SOURCE DATA.

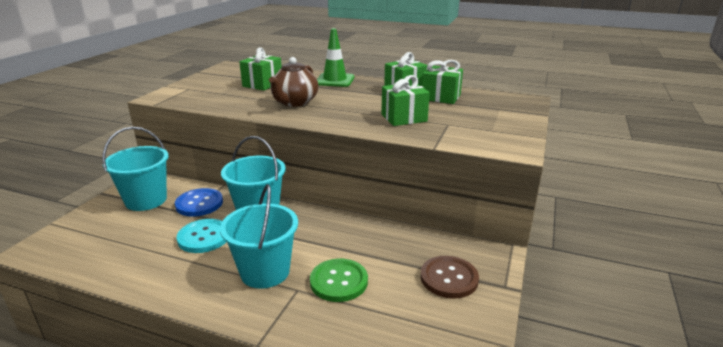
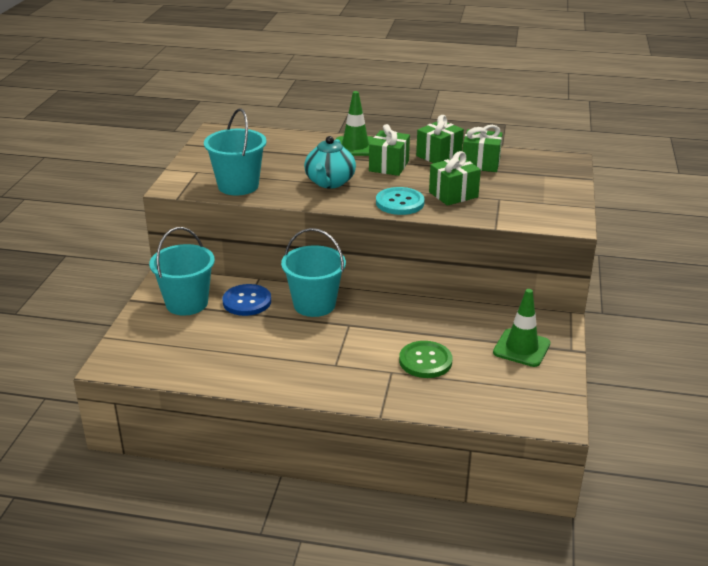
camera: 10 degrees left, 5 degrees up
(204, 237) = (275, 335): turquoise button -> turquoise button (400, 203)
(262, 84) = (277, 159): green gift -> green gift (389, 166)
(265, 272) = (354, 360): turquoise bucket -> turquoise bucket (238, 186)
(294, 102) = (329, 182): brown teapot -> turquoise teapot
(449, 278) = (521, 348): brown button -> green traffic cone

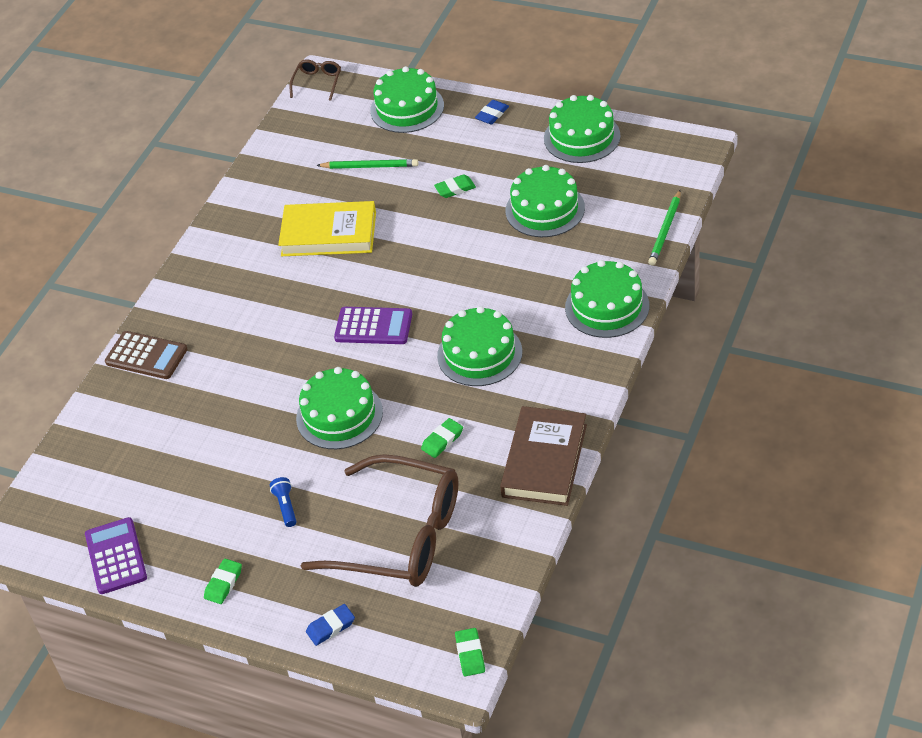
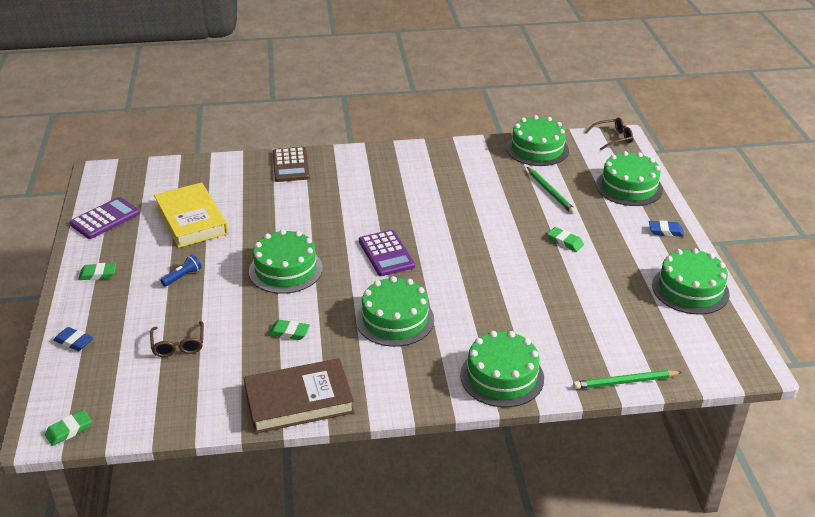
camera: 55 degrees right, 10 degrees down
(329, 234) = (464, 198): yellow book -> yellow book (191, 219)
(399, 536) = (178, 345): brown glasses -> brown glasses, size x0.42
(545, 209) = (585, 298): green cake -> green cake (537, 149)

WORK INSTRUCTION. Please state how many lines in the listing above hold the string "button", and nothing more.

RESULT OF THIS EXERCISE. 2